*** Source records Section Begins ***
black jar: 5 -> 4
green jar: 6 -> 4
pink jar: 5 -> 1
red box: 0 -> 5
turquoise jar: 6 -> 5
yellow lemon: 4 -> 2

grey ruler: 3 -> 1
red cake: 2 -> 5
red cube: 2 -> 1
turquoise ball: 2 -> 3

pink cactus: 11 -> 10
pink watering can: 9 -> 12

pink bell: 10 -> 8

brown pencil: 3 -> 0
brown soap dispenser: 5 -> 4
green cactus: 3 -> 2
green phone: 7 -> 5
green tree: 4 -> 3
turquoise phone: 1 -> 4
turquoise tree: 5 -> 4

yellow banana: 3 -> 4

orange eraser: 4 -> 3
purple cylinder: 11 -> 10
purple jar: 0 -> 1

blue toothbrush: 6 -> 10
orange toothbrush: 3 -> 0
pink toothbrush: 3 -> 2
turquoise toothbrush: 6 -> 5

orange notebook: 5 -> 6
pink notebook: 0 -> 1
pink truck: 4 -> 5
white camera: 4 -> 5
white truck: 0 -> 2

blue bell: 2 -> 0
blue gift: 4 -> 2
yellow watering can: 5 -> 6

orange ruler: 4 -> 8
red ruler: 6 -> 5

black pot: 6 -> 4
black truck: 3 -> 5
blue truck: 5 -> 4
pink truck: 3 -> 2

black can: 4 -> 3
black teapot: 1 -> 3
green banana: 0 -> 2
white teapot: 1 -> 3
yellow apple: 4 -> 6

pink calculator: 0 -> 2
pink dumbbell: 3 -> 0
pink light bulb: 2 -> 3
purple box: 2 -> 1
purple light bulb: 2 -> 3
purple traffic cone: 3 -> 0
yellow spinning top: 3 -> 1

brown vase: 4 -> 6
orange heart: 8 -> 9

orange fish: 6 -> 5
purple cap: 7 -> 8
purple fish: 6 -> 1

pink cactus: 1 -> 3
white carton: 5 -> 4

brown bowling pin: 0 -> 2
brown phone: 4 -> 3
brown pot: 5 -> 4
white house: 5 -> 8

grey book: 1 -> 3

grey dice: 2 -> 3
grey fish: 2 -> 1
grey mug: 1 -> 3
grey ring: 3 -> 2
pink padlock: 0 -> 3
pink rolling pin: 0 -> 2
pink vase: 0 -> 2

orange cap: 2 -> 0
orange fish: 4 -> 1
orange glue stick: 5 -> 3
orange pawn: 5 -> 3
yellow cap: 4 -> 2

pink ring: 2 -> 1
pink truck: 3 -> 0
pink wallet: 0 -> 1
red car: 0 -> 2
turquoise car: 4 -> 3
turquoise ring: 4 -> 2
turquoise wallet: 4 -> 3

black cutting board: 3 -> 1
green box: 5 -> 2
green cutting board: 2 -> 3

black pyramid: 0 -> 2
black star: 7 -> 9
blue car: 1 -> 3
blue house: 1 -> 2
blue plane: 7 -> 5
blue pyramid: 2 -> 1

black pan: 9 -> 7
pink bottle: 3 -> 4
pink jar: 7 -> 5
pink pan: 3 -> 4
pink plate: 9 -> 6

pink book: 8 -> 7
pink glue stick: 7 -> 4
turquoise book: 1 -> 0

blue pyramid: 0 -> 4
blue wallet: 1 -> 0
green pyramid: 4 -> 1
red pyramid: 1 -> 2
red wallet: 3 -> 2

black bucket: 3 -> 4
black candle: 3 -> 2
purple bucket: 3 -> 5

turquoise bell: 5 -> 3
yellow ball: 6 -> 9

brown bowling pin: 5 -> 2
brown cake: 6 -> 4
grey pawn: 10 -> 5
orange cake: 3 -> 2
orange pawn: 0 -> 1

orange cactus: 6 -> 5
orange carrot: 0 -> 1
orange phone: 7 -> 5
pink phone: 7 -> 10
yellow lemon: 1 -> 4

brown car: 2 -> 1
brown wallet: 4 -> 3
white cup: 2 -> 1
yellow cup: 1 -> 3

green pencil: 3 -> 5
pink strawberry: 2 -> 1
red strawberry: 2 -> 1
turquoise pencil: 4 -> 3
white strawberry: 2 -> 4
*** Source records Section Ends ***
- _What needs to be done_:
Taking the records above, retype every line from the one with "pink light bulb: 2 -> 3" down to the one with "white carton: 5 -> 4", exactly and with nothing else.

- _Response for this exercise_:
pink light bulb: 2 -> 3
purple box: 2 -> 1
purple light bulb: 2 -> 3
purple traffic cone: 3 -> 0
yellow spinning top: 3 -> 1

brown vase: 4 -> 6
orange heart: 8 -> 9

orange fish: 6 -> 5
purple cap: 7 -> 8
purple fish: 6 -> 1

pink cactus: 1 -> 3
white carton: 5 -> 4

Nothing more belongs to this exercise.